*** Opening of DATA FOR PROCESSING ***

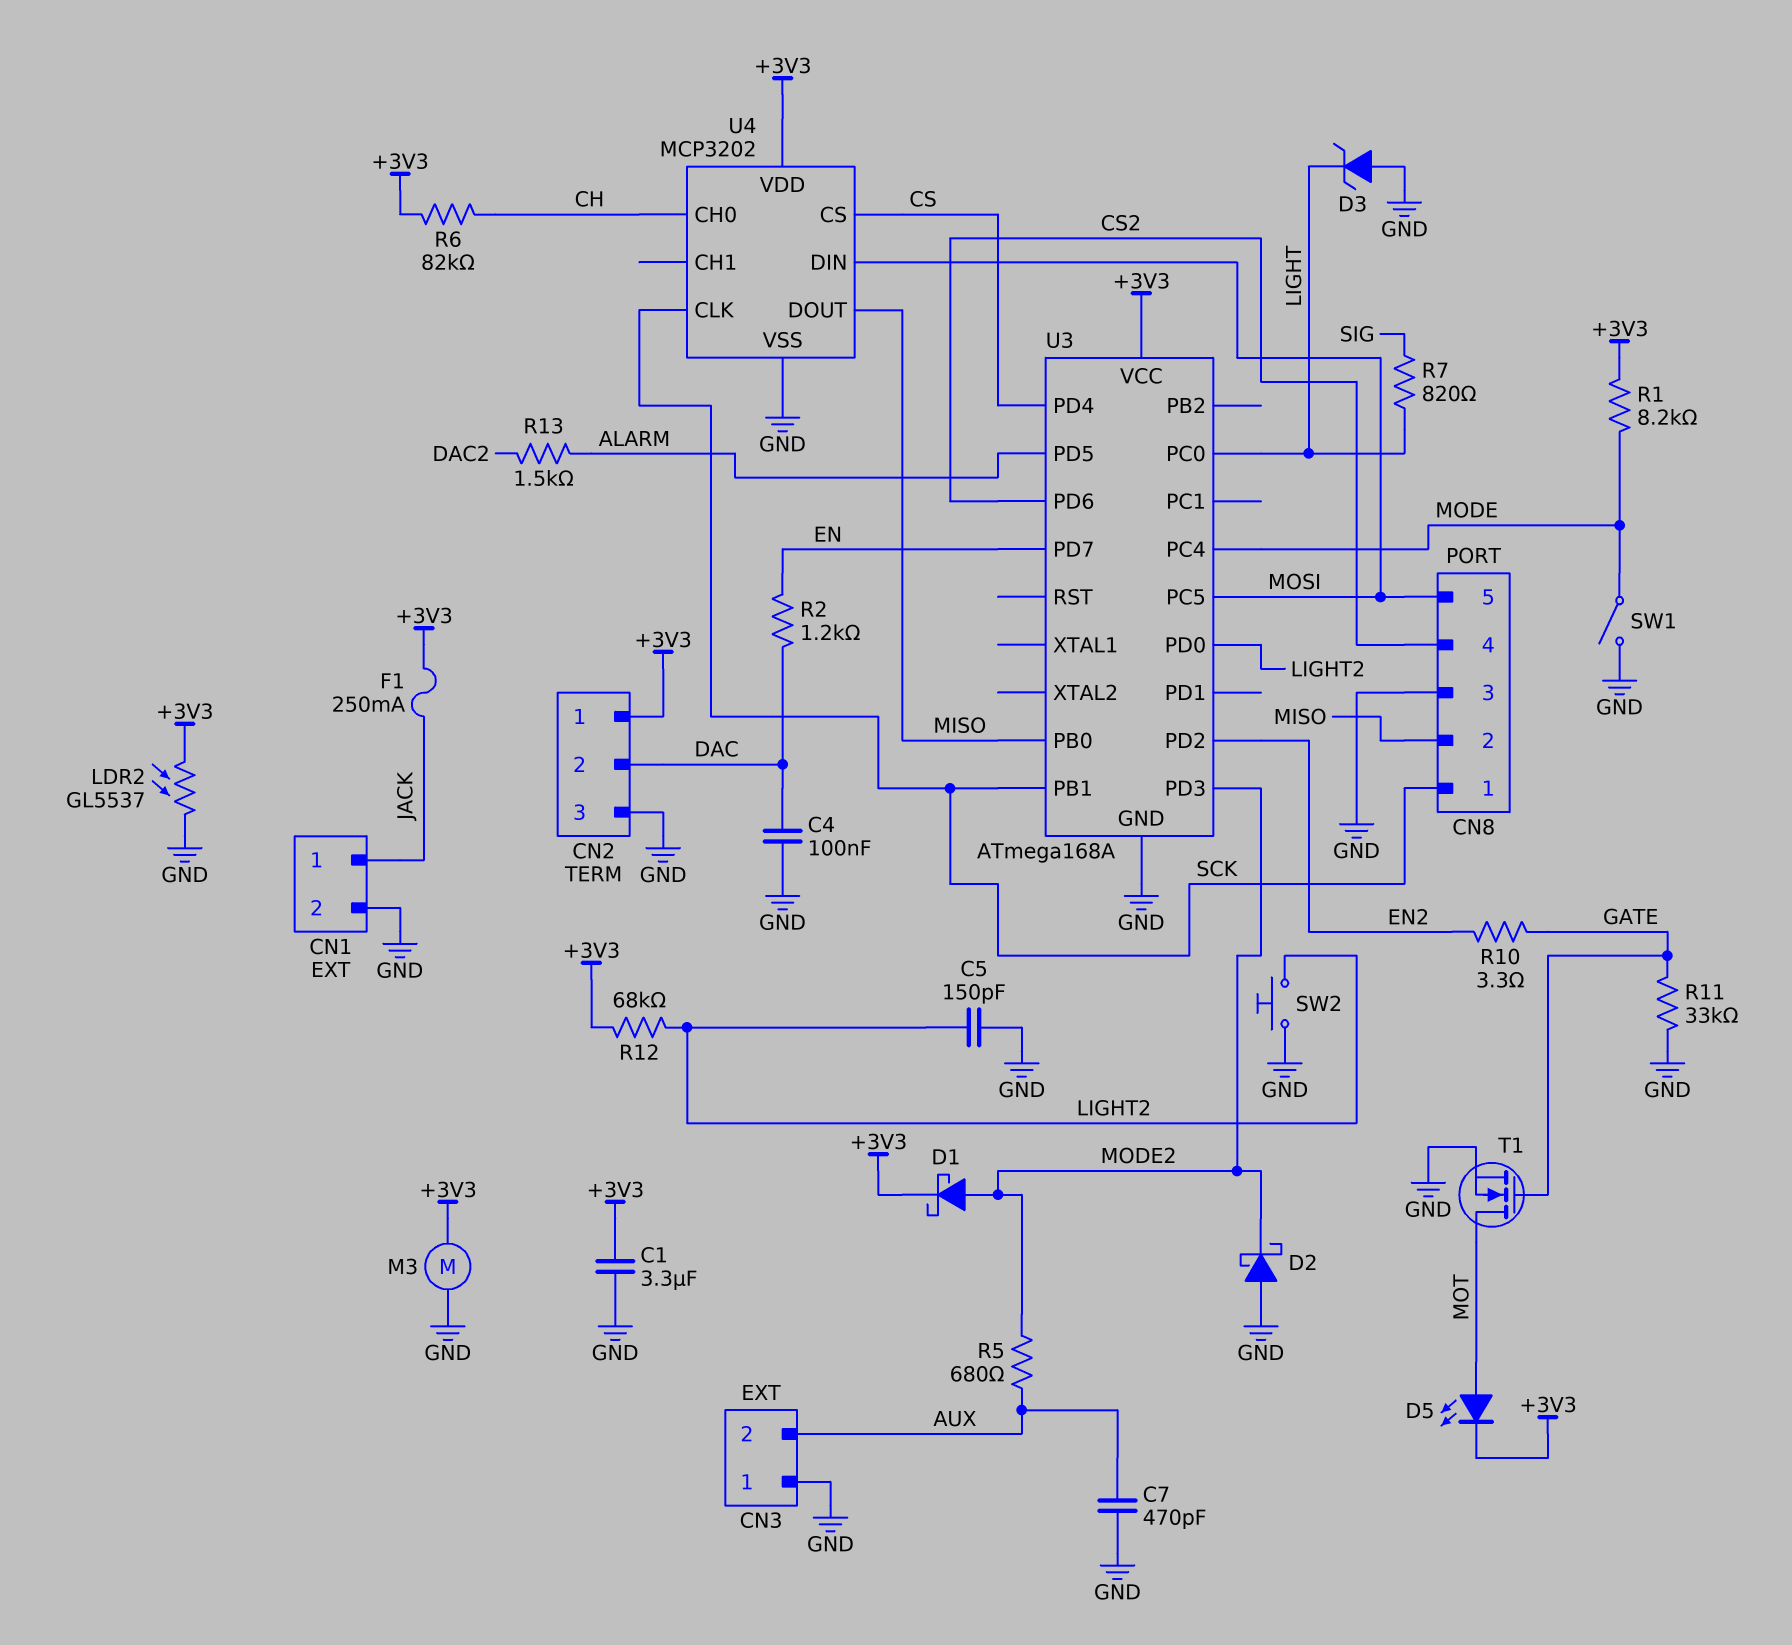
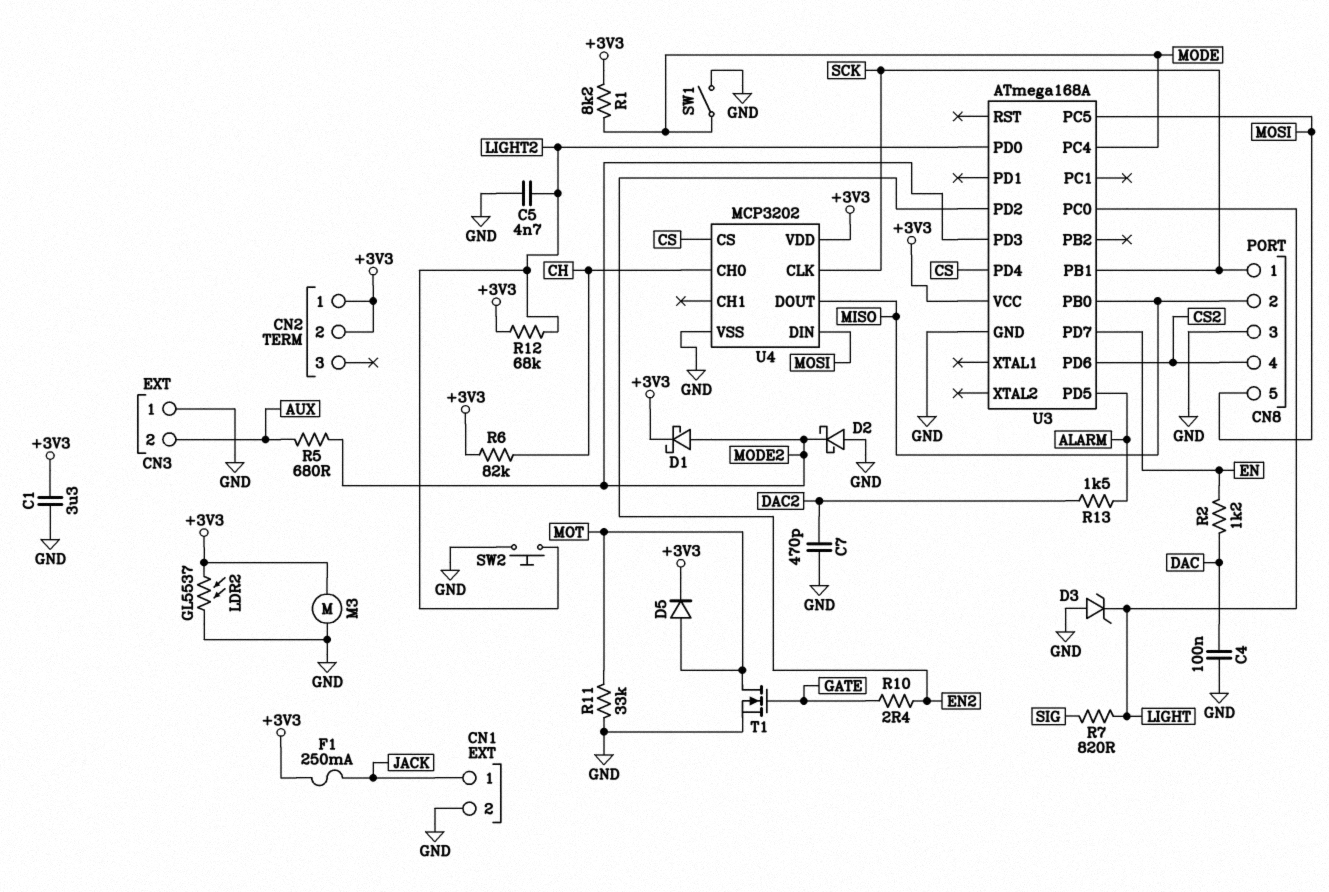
C5: 150pF (GND, LIGHT2) -> 4.7nF (GND, LIGHT2)
C7: 470pF (AUX, GND) -> 470pF (DAC2, GND)
CN2 pin 2: DAC -> +3V3
CN2 pin 3: GND -> none
D5: LED (A MOT, K +3V3) -> diode (A MOT, K +3V3)
R10: 3.3 (EN2, GATE) -> 2.4 (EN2, GATE)
R11: 33k (GATE, GND) -> 33k (GND, MOT)

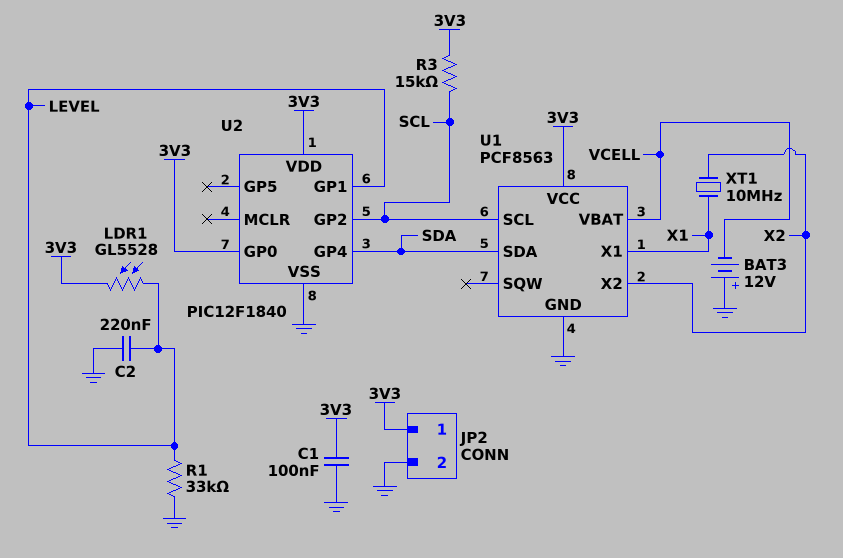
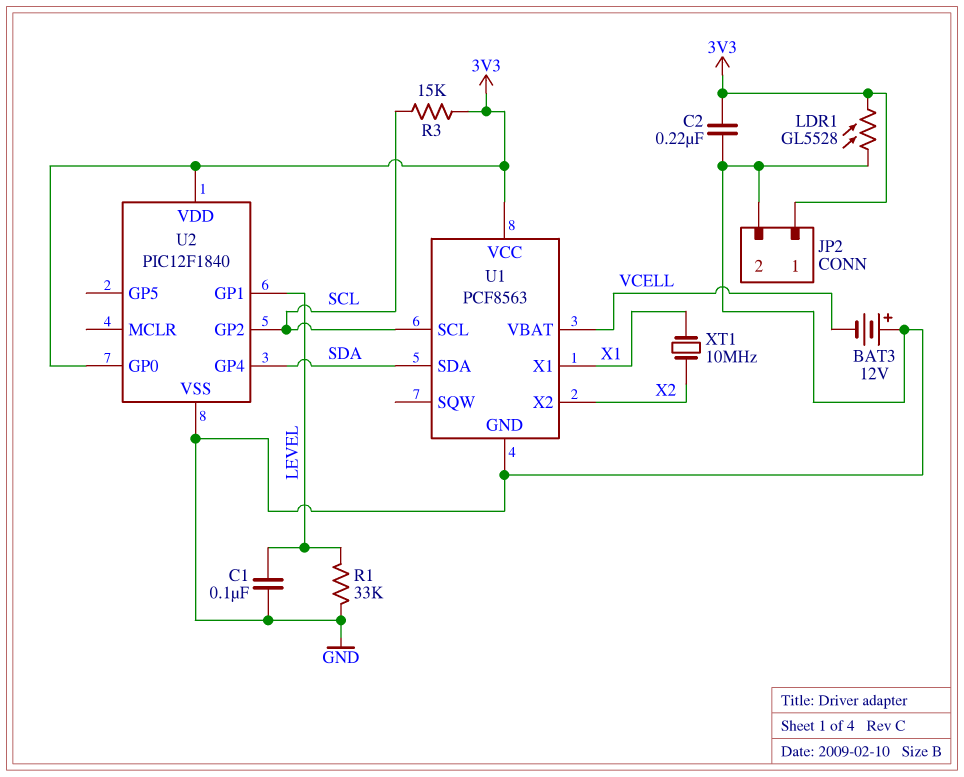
C1: 100nF (3V3, GND) -> 100nF (GND, LEVEL)
C2: 220nF (GND, LEVEL) -> 220nF (3V3, GND)
LDR1: GL5528 (3V3, LEVEL) -> GL5528 (3V3, GND)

*** Close of DATA FOR PROCESSING ***

### THE PROBLEM
Find the string "LEVEL" in the records, then copy each line where it occurs.

### ANSWER TO THIS EXERCISE
C1: 100nF (3V3, GND) -> 100nF (GND, LEVEL)
C2: 220nF (GND, LEVEL) -> 220nF (3V3, GND)
LDR1: GL5528 (3V3, LEVEL) -> GL5528 (3V3, GND)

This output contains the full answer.